**Written instruction**
Which lines in the data contain the string "kern"? Copy each of those lines in full.

**Dataset excerpts**

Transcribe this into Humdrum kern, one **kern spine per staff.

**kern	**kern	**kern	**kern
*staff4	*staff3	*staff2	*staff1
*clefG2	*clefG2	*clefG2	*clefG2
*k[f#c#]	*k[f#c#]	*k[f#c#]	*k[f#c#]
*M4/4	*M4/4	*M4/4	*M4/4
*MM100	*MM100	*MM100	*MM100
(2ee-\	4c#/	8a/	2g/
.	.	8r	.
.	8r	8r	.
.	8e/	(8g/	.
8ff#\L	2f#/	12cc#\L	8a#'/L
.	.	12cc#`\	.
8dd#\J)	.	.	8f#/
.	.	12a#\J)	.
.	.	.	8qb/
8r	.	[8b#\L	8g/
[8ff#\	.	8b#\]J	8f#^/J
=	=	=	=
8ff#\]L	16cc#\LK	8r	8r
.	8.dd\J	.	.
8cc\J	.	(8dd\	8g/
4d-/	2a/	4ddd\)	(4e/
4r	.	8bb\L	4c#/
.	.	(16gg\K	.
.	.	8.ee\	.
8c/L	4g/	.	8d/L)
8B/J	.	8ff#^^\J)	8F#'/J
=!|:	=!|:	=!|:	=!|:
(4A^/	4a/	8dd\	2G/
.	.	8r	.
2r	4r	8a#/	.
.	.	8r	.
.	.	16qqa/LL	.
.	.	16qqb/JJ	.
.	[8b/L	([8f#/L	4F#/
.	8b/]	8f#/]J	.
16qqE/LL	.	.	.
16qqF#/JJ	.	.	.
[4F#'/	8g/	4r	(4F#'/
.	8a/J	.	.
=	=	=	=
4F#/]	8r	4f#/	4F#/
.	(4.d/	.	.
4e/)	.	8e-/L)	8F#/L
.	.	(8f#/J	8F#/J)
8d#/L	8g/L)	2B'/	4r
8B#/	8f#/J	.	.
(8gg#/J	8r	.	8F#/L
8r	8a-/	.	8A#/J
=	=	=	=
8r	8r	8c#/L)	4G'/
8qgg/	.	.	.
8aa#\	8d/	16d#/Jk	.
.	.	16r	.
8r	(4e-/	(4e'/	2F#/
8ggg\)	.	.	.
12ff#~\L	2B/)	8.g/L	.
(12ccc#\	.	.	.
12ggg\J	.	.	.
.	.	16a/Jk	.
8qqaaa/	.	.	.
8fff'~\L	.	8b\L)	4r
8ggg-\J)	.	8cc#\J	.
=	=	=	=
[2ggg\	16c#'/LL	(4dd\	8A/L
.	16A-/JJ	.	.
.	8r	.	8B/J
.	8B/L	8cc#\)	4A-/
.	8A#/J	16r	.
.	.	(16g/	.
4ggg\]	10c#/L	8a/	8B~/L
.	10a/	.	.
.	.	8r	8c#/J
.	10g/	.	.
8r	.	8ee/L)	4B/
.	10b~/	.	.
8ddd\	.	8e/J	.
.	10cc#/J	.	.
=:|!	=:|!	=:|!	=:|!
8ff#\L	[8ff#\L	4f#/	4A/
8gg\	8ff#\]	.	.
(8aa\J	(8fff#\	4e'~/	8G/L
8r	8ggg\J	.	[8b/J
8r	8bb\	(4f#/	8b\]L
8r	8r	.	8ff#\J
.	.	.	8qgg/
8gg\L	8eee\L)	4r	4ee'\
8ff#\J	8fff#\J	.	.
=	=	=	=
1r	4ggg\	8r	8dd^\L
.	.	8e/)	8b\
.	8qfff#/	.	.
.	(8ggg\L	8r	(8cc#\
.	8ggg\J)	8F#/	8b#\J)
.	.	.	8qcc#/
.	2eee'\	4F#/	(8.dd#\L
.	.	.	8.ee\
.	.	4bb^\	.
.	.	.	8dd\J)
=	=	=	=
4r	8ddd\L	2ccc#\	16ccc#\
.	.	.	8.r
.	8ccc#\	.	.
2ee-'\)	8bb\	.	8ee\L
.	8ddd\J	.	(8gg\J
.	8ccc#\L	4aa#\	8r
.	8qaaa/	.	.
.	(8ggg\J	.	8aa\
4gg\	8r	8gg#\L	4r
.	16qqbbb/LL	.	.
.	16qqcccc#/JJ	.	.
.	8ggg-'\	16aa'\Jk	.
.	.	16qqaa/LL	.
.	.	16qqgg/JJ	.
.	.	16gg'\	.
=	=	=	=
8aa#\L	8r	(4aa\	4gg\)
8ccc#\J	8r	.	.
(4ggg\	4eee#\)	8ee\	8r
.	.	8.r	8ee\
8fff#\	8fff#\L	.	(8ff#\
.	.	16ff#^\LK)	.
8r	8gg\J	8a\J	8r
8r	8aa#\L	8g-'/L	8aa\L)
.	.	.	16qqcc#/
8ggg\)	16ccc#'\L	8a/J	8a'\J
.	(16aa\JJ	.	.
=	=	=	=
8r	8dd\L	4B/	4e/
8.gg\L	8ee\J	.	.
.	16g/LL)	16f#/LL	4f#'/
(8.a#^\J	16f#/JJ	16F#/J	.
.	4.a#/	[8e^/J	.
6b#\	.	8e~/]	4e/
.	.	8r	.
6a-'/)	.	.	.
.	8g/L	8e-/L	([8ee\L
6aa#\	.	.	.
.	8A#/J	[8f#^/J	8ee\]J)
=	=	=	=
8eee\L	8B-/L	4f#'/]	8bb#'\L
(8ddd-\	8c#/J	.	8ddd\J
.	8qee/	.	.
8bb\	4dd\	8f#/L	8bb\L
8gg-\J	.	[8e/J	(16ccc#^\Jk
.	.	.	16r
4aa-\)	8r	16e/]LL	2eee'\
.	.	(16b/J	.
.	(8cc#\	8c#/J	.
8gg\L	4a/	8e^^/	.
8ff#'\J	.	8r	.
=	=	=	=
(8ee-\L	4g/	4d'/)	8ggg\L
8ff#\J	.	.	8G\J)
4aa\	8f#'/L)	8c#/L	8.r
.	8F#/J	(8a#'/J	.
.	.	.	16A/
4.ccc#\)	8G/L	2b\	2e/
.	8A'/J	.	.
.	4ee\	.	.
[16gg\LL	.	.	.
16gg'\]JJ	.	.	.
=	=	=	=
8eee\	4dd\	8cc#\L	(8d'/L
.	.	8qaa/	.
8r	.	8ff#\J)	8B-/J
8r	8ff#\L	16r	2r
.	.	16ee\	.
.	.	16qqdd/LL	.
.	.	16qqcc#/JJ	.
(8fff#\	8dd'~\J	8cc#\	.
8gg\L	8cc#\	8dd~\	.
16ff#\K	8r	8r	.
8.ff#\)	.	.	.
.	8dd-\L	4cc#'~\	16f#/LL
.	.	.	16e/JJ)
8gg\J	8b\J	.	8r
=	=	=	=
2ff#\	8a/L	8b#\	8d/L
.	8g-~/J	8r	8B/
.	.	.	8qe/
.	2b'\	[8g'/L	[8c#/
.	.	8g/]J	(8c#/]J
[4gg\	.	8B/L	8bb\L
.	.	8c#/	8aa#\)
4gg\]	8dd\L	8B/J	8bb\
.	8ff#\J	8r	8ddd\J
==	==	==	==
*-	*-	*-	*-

**Answer for this exercise**
Transcribe this into Humdrum kern, one **kern spine per staff.
**kern	**kern	**kern	**kern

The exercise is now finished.